--- START ---

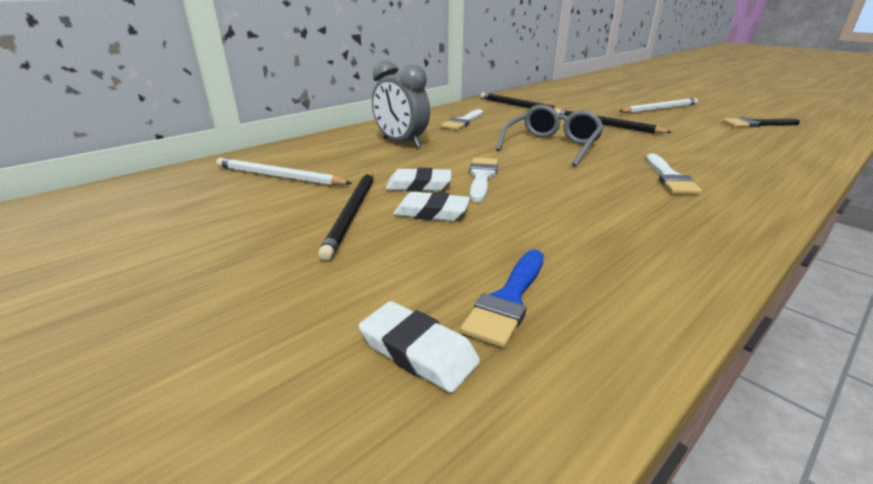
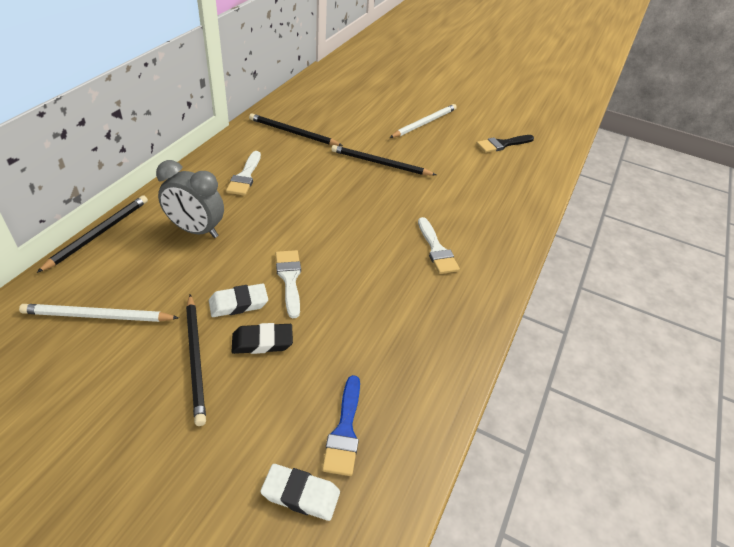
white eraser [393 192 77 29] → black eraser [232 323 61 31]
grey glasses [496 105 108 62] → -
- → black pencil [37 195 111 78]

--- END ---

→ WHAT IS NEEDED
Give the material again exactly as it is, but keep the pictures out.

→ EXERCISE OUTPUT
white eraser [393 192 77 29] → black eraser [232 323 61 31]
grey glasses [496 105 108 62] → -
- → black pencil [37 195 111 78]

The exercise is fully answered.